(Data extracted from a collection)
- Opening Delimiter -

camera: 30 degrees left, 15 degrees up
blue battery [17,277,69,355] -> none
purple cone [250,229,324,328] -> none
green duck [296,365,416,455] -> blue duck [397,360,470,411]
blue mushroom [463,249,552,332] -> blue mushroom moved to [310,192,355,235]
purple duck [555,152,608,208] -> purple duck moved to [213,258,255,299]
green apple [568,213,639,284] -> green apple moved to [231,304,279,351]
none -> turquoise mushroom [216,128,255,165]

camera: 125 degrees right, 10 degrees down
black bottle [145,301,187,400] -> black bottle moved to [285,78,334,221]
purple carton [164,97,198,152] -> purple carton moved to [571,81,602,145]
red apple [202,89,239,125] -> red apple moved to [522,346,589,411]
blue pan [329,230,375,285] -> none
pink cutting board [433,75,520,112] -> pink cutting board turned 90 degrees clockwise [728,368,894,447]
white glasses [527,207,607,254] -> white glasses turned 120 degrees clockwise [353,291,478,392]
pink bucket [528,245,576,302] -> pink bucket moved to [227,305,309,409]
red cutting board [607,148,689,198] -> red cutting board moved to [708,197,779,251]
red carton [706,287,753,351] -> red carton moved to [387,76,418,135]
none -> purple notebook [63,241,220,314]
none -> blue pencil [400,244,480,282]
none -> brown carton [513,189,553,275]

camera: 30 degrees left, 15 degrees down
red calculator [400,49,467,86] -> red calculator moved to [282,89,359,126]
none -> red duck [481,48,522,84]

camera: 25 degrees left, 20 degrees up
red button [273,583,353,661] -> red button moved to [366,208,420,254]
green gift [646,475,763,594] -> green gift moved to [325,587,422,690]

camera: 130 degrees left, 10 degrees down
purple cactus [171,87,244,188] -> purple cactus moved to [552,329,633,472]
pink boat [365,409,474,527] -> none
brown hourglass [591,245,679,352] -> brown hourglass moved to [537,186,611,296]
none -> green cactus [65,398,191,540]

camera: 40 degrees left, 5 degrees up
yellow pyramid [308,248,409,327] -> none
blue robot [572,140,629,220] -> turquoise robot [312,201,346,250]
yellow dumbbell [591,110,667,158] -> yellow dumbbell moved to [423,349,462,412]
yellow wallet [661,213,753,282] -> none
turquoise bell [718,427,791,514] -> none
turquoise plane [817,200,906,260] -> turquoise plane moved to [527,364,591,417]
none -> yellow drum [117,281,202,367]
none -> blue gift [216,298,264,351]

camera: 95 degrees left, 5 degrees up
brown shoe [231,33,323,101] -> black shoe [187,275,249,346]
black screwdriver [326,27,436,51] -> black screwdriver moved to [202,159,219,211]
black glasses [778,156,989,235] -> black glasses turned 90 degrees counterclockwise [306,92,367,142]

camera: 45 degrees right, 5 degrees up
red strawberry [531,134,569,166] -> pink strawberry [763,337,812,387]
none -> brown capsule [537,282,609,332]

- Closing Delimiter -

-- Aim of the task --
Every record above should be written out exactly.

-- Answer box --
camera: 30 degrees left, 15 degrees up
blue battery [17,277,69,355] -> none
purple cone [250,229,324,328] -> none
green duck [296,365,416,455] -> blue duck [397,360,470,411]
blue mushroom [463,249,552,332] -> blue mushroom moved to [310,192,355,235]
purple duck [555,152,608,208] -> purple duck moved to [213,258,255,299]
green apple [568,213,639,284] -> green apple moved to [231,304,279,351]
none -> turquoise mushroom [216,128,255,165]

camera: 125 degrees right, 10 degrees down
black bottle [145,301,187,400] -> black bottle moved to [285,78,334,221]
purple carton [164,97,198,152] -> purple carton moved to [571,81,602,145]
red apple [202,89,239,125] -> red apple moved to [522,346,589,411]
blue pan [329,230,375,285] -> none
pink cutting board [433,75,520,112] -> pink cutting board turned 90 degrees clockwise [728,368,894,447]
white glasses [527,207,607,254] -> white glasses turned 120 degrees clockwise [353,291,478,392]
pink bucket [528,245,576,302] -> pink bucket moved to [227,305,309,409]
red cutting board [607,148,689,198] -> red cutting board moved to [708,197,779,251]
red carton [706,287,753,351] -> red carton moved to [387,76,418,135]
none -> purple notebook [63,241,220,314]
none -> blue pencil [400,244,480,282]
none -> brown carton [513,189,553,275]

camera: 30 degrees left, 15 degrees down
red calculator [400,49,467,86] -> red calculator moved to [282,89,359,126]
none -> red duck [481,48,522,84]

camera: 25 degrees left, 20 degrees up
red button [273,583,353,661] -> red button moved to [366,208,420,254]
green gift [646,475,763,594] -> green gift moved to [325,587,422,690]

camera: 130 degrees left, 10 degrees down
purple cactus [171,87,244,188] -> purple cactus moved to [552,329,633,472]
pink boat [365,409,474,527] -> none
brown hourglass [591,245,679,352] -> brown hourglass moved to [537,186,611,296]
none -> green cactus [65,398,191,540]

camera: 40 degrees left, 5 degrees up
yellow pyramid [308,248,409,327] -> none
blue robot [572,140,629,220] -> turquoise robot [312,201,346,250]
yellow dumbbell [591,110,667,158] -> yellow dumbbell moved to [423,349,462,412]
yellow wallet [661,213,753,282] -> none
turquoise bell [718,427,791,514] -> none
turquoise plane [817,200,906,260] -> turquoise plane moved to [527,364,591,417]
none -> yellow drum [117,281,202,367]
none -> blue gift [216,298,264,351]

camera: 95 degrees left, 5 degrees up
brown shoe [231,33,323,101] -> black shoe [187,275,249,346]
black screwdriver [326,27,436,51] -> black screwdriver moved to [202,159,219,211]
black glasses [778,156,989,235] -> black glasses turned 90 degrees counterclockwise [306,92,367,142]

camera: 45 degrees right, 5 degrees up
red strawberry [531,134,569,166] -> pink strawberry [763,337,812,387]
none -> brown capsule [537,282,609,332]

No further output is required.